• TASK PROMPT: Repeat only the lines below from the one that contains "campana (turquesa) 1070, 305, 116, 122" through the final line, exactly. Omit pictures.

⟨

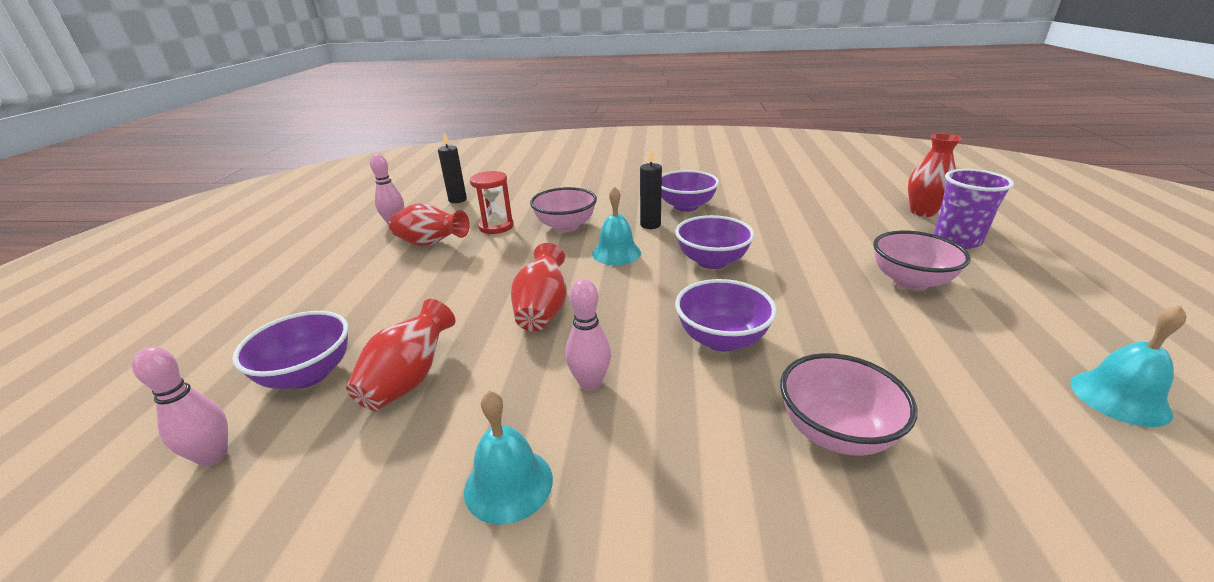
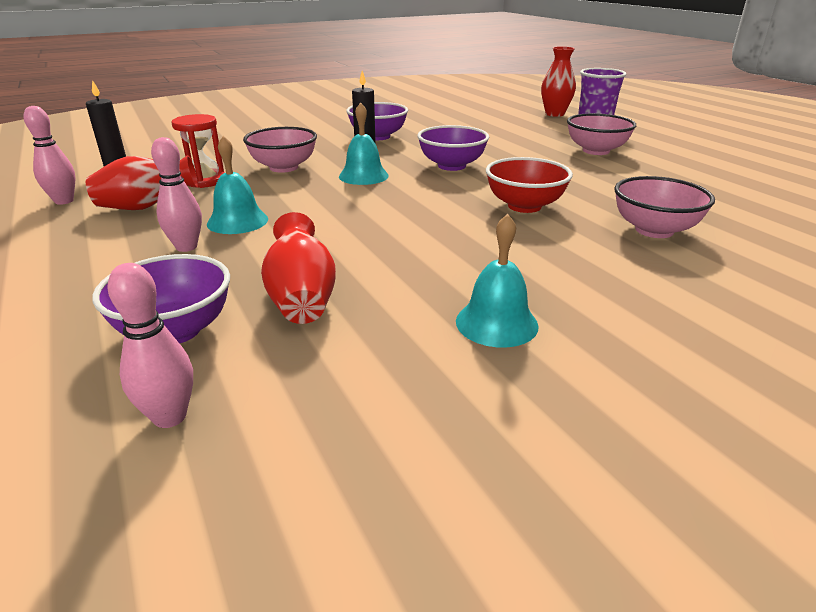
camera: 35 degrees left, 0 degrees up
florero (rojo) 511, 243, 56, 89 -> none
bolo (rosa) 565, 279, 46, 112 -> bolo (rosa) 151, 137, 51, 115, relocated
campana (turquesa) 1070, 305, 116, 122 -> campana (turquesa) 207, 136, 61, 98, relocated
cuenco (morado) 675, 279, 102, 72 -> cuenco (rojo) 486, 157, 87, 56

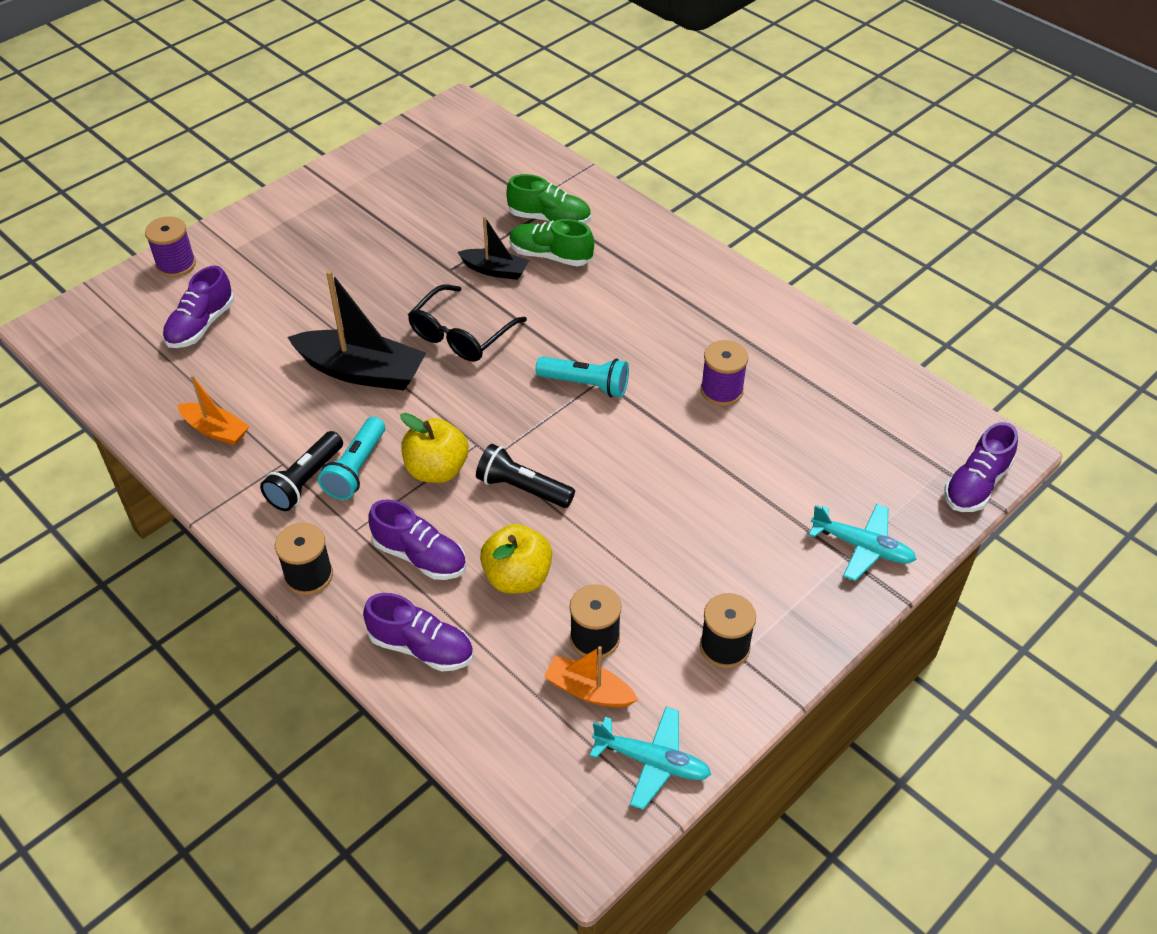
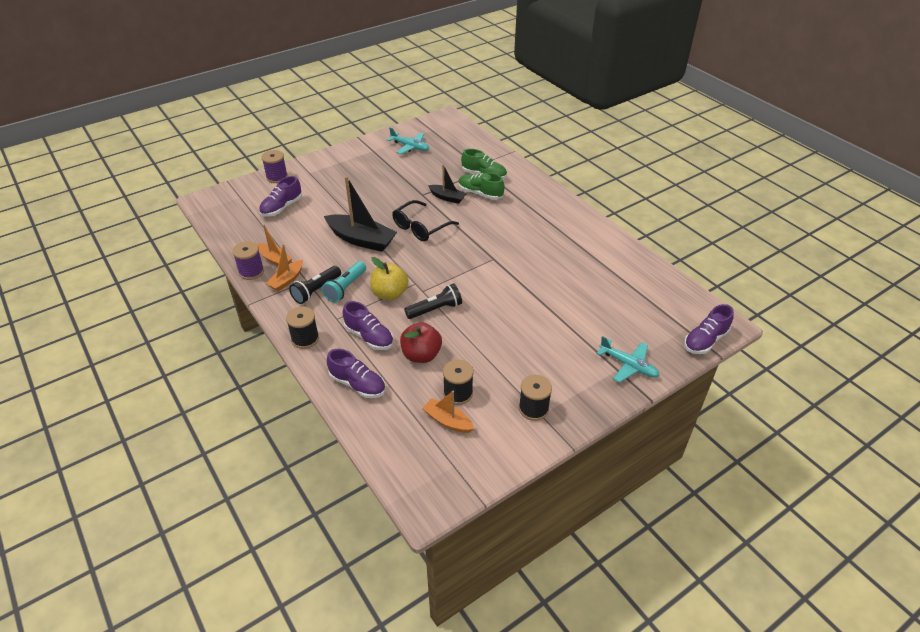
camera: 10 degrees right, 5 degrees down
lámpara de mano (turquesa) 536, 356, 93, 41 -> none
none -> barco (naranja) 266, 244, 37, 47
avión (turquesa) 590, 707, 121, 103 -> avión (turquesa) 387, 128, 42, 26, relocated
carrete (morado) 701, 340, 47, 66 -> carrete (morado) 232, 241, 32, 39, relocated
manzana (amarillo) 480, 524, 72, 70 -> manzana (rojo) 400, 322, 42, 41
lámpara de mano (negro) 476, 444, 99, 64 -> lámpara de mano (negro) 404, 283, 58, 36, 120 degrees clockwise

⟩

• SOLUTION TO THE PROBLEM:
campana (turquesa) 1070, 305, 116, 122 -> campana (turquesa) 207, 136, 61, 98, relocated
cuenco (morado) 675, 279, 102, 72 -> cuenco (rojo) 486, 157, 87, 56

camera: 10 degrees right, 5 degrees down
lámpara de mano (turquesa) 536, 356, 93, 41 -> none
none -> barco (naranja) 266, 244, 37, 47
avión (turquesa) 590, 707, 121, 103 -> avión (turquesa) 387, 128, 42, 26, relocated
carrete (morado) 701, 340, 47, 66 -> carrete (morado) 232, 241, 32, 39, relocated
manzana (amarillo) 480, 524, 72, 70 -> manzana (rojo) 400, 322, 42, 41
lámpara de mano (negro) 476, 444, 99, 64 -> lámpara de mano (negro) 404, 283, 58, 36, 120 degrees clockwise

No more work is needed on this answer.